A verbatim copy of all the data is required, minus any images.

====

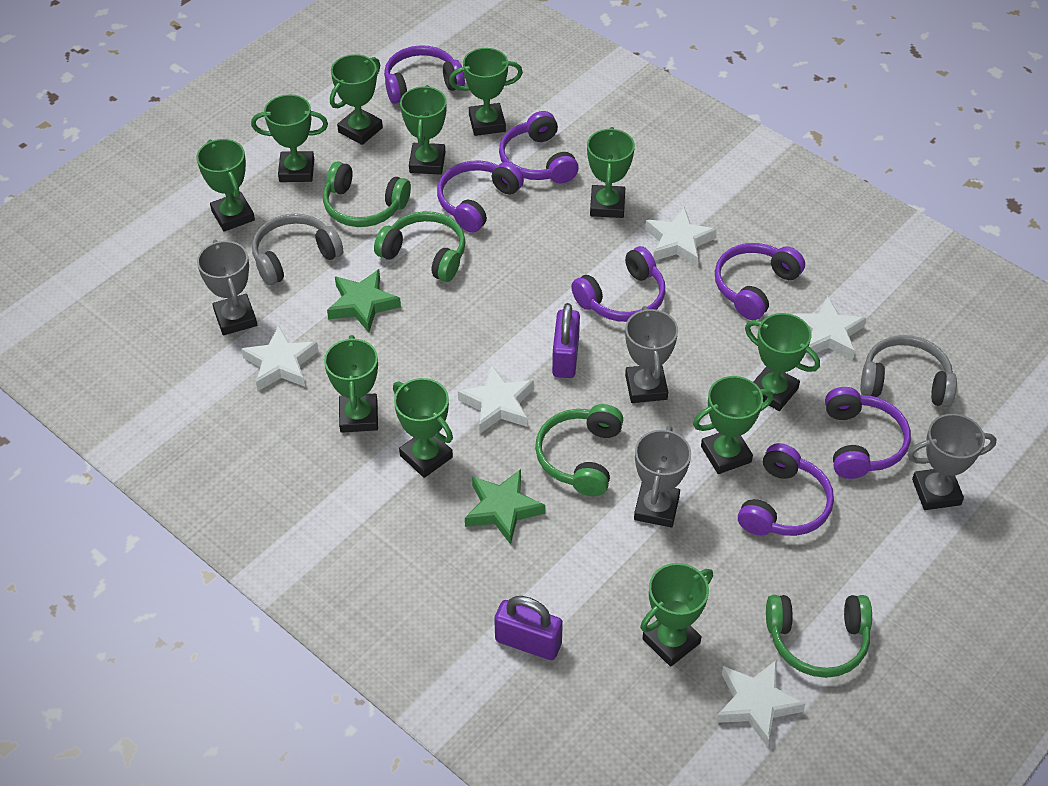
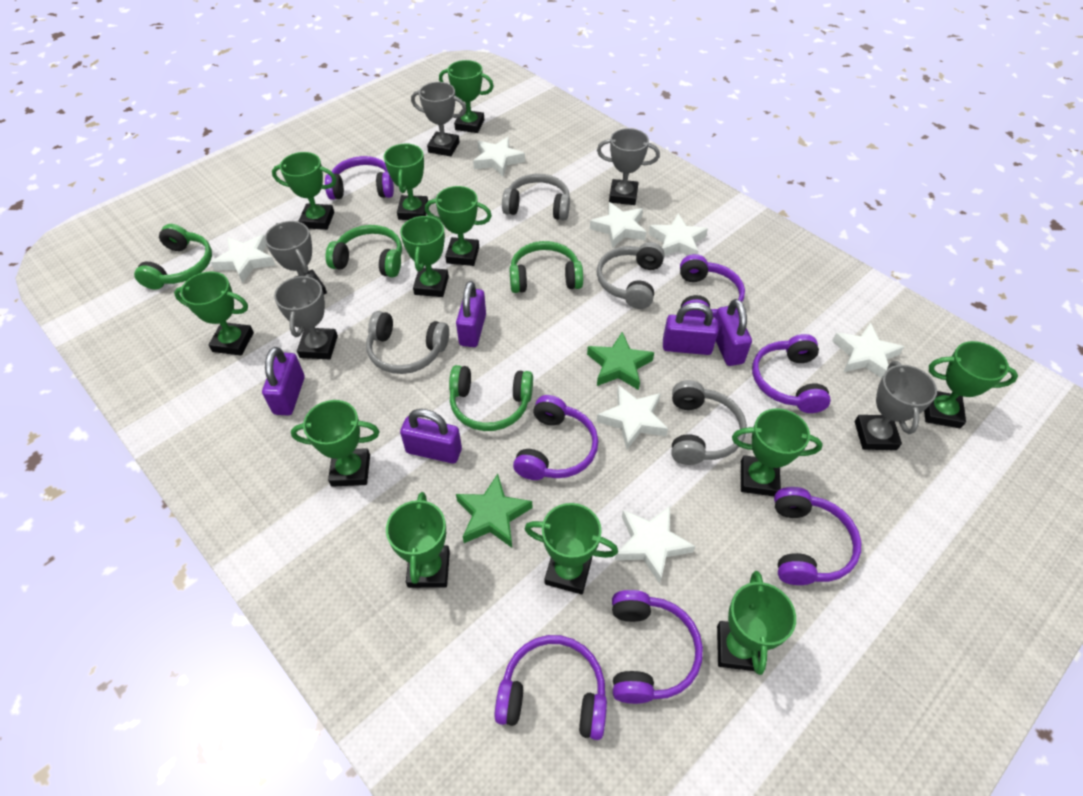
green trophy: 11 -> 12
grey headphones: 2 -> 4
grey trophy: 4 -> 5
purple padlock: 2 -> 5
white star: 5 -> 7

====

# Solution
green trophy: 11 -> 12
grey headphones: 2 -> 4
grey trophy: 4 -> 5
purple padlock: 2 -> 5
white star: 5 -> 7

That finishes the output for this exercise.